PROBLEM TO SOLVE
The answer must consist of every line from the data that holds "stick".

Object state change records
--

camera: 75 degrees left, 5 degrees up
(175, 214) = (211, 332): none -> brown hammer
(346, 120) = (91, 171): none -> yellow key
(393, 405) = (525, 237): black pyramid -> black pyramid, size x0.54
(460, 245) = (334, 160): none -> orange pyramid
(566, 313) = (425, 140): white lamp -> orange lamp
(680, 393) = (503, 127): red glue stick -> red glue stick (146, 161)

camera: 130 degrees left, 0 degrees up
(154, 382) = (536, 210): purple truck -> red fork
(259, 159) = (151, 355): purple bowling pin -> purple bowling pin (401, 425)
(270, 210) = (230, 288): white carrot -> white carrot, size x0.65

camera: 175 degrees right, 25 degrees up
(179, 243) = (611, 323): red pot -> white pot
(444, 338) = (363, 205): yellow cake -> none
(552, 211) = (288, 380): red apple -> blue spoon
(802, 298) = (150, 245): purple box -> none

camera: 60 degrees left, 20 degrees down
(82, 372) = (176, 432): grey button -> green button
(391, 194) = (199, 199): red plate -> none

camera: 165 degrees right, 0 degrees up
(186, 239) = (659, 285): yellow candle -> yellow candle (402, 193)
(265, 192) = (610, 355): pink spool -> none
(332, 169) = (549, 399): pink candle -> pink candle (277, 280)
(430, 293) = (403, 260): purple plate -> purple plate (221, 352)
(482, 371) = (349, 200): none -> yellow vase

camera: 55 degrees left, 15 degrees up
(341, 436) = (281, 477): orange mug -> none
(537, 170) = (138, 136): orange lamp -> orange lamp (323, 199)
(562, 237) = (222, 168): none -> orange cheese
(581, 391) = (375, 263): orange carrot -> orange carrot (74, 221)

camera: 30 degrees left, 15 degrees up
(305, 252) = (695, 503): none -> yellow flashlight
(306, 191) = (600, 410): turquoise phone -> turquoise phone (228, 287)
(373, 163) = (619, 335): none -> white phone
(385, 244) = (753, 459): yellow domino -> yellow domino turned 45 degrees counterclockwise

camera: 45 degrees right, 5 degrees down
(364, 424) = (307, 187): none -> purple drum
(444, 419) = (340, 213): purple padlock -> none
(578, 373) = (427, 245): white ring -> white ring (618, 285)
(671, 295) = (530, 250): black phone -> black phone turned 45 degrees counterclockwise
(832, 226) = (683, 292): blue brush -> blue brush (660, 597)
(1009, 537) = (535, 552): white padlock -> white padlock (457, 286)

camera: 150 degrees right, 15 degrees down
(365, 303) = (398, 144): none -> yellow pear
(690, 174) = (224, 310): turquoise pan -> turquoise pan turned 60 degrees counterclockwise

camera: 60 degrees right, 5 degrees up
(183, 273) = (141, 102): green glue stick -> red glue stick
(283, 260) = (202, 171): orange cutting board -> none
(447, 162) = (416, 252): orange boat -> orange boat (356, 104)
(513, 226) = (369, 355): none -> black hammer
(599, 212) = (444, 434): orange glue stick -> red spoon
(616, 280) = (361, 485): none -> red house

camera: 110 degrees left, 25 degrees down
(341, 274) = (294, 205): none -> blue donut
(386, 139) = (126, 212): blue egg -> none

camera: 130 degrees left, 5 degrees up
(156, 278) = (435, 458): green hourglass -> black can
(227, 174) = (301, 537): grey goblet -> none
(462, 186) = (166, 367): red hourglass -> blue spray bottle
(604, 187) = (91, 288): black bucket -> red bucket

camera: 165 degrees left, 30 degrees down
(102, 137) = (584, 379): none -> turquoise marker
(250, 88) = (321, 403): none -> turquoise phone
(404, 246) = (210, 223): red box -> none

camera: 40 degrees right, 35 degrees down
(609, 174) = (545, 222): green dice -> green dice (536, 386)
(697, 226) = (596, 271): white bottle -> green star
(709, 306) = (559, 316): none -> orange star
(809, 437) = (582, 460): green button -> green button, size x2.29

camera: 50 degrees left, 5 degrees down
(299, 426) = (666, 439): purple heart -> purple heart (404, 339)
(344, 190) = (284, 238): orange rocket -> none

--

EXPECTED OUTPUT
(680, 393) = (503, 127): red glue stick -> red glue stick (146, 161)
(183, 273) = (141, 102): green glue stick -> red glue stick
(599, 212) = (444, 434): orange glue stick -> red spoon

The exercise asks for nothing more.